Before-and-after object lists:
►

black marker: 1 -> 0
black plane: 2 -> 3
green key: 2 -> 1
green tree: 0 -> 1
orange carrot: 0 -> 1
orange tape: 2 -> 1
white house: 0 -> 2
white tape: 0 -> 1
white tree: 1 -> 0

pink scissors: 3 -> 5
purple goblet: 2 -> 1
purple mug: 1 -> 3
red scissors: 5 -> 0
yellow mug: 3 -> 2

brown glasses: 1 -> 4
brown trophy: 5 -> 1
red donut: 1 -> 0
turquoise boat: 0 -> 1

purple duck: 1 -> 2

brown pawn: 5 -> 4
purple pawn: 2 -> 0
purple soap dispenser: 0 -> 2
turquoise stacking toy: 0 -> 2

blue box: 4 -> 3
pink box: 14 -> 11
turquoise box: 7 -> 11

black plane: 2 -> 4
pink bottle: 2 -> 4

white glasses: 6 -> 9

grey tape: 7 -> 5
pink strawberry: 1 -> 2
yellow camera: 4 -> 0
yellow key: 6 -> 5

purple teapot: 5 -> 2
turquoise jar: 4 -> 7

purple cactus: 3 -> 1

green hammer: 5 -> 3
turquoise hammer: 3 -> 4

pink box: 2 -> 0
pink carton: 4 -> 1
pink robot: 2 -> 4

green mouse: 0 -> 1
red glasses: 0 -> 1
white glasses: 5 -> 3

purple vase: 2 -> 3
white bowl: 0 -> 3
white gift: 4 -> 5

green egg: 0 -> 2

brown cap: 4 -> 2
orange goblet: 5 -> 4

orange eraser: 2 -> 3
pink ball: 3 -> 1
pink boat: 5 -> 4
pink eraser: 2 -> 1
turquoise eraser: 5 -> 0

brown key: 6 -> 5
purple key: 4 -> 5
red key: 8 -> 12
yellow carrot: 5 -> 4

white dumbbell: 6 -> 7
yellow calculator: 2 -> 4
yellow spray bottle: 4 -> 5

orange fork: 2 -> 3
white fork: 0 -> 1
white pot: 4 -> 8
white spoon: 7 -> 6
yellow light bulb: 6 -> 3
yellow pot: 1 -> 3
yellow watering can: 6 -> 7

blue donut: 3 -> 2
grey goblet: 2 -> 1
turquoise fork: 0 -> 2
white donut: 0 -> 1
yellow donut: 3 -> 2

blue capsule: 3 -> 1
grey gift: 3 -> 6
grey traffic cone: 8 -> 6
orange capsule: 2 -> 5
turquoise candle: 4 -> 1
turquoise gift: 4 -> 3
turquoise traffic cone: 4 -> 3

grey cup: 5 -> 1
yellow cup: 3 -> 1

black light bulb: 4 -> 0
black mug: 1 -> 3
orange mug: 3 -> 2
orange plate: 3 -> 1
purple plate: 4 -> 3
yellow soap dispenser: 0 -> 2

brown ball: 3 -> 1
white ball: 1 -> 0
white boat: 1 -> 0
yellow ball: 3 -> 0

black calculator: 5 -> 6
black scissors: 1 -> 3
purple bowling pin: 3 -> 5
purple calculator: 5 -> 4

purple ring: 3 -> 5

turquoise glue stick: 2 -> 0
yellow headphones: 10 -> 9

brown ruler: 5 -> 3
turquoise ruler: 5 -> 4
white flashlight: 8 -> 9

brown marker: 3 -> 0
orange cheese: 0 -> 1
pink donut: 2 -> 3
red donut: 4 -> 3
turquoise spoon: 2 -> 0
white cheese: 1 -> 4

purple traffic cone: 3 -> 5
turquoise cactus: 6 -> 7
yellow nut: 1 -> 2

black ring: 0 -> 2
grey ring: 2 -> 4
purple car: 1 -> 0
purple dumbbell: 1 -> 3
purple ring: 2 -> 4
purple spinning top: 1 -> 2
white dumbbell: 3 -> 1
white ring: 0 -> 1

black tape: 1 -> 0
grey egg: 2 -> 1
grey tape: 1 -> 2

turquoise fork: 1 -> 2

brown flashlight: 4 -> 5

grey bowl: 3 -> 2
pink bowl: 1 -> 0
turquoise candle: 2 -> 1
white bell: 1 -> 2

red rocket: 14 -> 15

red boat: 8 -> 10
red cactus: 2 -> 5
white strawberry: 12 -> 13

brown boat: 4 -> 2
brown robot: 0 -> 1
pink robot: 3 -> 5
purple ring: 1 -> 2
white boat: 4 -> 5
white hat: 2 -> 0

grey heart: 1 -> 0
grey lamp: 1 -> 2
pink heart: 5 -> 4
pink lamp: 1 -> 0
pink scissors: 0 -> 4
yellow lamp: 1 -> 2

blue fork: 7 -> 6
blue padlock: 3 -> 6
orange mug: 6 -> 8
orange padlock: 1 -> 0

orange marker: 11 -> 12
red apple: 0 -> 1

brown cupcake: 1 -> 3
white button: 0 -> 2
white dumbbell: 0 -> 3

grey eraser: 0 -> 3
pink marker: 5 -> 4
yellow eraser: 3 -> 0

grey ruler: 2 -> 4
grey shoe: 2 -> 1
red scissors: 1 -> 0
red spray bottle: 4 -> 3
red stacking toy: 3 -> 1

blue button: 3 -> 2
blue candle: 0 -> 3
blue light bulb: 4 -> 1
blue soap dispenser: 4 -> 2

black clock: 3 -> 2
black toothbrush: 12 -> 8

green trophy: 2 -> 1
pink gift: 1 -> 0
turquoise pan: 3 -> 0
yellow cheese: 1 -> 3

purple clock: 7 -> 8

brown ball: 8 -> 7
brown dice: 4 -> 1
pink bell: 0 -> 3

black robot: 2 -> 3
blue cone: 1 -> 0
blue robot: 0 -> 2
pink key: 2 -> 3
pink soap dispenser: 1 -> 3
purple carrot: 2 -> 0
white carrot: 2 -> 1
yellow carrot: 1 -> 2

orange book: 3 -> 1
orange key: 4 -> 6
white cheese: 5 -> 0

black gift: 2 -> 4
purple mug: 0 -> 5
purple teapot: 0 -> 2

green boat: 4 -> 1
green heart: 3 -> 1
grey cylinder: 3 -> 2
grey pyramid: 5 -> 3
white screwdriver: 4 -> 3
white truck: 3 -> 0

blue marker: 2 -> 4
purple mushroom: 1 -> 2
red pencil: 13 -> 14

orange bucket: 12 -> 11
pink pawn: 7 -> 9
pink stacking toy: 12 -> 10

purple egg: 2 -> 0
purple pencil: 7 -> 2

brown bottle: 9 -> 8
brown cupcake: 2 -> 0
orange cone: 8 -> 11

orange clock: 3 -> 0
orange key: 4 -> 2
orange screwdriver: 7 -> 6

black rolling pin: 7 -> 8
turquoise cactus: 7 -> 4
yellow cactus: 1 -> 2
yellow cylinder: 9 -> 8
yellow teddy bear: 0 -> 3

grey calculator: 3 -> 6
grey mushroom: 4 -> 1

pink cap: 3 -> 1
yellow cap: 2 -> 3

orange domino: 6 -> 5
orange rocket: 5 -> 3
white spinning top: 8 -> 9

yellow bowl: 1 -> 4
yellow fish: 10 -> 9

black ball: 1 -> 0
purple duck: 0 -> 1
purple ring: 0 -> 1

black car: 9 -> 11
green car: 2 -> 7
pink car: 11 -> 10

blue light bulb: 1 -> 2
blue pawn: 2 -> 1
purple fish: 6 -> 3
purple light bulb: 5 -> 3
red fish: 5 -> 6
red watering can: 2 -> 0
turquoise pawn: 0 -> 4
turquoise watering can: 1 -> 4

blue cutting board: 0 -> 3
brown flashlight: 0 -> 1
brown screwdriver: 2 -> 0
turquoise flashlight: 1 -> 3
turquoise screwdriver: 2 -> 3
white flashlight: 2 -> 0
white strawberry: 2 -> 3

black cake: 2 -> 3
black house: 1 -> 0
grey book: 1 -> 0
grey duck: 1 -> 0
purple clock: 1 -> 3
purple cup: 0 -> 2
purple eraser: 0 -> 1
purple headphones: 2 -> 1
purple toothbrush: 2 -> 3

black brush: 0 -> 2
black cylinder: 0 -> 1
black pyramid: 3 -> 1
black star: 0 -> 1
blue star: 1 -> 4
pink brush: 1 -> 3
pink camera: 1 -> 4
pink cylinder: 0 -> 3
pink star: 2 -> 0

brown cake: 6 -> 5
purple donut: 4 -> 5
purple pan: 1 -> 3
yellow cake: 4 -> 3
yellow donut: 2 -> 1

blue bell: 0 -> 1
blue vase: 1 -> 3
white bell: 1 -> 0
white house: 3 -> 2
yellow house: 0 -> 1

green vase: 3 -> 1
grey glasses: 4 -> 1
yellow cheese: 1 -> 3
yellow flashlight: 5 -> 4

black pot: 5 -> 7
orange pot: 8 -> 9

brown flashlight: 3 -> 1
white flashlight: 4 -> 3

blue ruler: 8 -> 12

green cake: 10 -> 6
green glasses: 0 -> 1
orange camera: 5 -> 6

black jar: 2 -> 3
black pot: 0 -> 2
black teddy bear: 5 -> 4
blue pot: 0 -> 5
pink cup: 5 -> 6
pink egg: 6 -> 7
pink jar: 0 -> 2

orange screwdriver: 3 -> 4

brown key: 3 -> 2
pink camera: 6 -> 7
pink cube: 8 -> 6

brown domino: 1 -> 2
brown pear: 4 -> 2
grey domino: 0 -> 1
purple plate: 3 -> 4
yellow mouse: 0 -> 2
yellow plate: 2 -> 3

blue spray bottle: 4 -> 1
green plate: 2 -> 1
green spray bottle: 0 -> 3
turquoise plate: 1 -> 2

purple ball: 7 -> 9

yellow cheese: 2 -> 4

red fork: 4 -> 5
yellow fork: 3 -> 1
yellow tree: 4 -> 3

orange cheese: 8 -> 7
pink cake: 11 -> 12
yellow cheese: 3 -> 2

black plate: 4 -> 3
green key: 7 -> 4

◄

Starting with the line that holds "blue box: 4 -> 3" and ending with the line that holds "white gift: 4 -> 5", retype every line in the data above exactly, and nothing else.

Answer for this exercise:
blue box: 4 -> 3
pink box: 14 -> 11
turquoise box: 7 -> 11

black plane: 2 -> 4
pink bottle: 2 -> 4

white glasses: 6 -> 9

grey tape: 7 -> 5
pink strawberry: 1 -> 2
yellow camera: 4 -> 0
yellow key: 6 -> 5

purple teapot: 5 -> 2
turquoise jar: 4 -> 7

purple cactus: 3 -> 1

green hammer: 5 -> 3
turquoise hammer: 3 -> 4

pink box: 2 -> 0
pink carton: 4 -> 1
pink robot: 2 -> 4

green mouse: 0 -> 1
red glasses: 0 -> 1
white glasses: 5 -> 3

purple vase: 2 -> 3
white bowl: 0 -> 3
white gift: 4 -> 5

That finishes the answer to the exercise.